Copy every line below that has the word "roster" in it.

-------- INPUT MATERIAL --------

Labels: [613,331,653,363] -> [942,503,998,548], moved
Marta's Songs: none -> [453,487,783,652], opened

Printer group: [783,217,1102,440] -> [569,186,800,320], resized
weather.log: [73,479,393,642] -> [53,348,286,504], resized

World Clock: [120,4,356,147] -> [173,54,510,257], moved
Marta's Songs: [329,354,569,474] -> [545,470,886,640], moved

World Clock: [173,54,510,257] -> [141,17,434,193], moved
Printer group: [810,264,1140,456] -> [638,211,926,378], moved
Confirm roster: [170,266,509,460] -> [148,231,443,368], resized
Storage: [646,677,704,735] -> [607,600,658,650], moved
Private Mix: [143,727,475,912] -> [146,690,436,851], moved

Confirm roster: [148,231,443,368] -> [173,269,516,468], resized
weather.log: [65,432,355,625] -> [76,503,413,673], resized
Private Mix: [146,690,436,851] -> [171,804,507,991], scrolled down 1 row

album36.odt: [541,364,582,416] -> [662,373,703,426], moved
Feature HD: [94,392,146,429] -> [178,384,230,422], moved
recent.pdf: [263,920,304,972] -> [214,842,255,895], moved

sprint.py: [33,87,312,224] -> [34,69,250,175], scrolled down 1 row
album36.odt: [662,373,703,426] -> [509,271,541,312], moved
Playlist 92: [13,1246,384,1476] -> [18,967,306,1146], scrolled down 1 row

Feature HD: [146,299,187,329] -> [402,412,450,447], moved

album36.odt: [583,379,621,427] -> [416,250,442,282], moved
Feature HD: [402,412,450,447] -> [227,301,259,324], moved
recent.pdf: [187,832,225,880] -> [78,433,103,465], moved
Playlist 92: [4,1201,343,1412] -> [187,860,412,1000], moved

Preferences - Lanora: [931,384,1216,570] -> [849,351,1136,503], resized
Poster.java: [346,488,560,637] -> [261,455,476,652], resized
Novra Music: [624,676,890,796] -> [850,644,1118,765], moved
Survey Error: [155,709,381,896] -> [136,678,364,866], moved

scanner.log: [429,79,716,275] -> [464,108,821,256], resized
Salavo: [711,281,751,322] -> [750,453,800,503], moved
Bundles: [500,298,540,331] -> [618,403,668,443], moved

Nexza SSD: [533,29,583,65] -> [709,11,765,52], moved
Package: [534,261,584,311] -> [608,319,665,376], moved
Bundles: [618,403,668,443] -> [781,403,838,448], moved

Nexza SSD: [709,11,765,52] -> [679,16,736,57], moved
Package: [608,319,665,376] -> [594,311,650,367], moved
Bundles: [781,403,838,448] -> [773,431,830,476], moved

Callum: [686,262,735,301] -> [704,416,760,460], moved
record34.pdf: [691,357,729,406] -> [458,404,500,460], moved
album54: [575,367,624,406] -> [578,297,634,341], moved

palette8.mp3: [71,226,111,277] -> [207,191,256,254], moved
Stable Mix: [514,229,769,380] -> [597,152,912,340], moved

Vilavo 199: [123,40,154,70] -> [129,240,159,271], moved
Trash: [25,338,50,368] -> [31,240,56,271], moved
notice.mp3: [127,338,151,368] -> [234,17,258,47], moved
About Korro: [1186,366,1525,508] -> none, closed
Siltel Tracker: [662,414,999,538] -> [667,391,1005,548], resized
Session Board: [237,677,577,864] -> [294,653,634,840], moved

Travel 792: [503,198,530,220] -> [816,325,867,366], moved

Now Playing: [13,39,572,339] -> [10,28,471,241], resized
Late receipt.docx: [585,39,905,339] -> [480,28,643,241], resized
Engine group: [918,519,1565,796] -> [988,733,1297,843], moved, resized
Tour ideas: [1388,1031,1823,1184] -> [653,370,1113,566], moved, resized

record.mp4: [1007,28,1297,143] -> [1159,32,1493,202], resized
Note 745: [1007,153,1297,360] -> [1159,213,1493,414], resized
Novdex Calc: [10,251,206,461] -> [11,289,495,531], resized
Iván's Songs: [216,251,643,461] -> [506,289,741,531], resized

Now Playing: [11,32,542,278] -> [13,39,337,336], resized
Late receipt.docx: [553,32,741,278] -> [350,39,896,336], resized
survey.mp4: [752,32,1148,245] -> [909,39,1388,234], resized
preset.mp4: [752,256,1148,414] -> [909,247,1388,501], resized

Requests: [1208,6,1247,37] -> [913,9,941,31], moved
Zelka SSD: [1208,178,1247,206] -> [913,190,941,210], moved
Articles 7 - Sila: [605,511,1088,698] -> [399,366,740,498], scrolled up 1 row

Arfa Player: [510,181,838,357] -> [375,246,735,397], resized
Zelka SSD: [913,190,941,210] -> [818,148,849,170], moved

--------

FINISHED TASK
Confirm roster: [170,266,509,460] -> [148,231,443,368], resized
Confirm roster: [148,231,443,368] -> [173,269,516,468], resized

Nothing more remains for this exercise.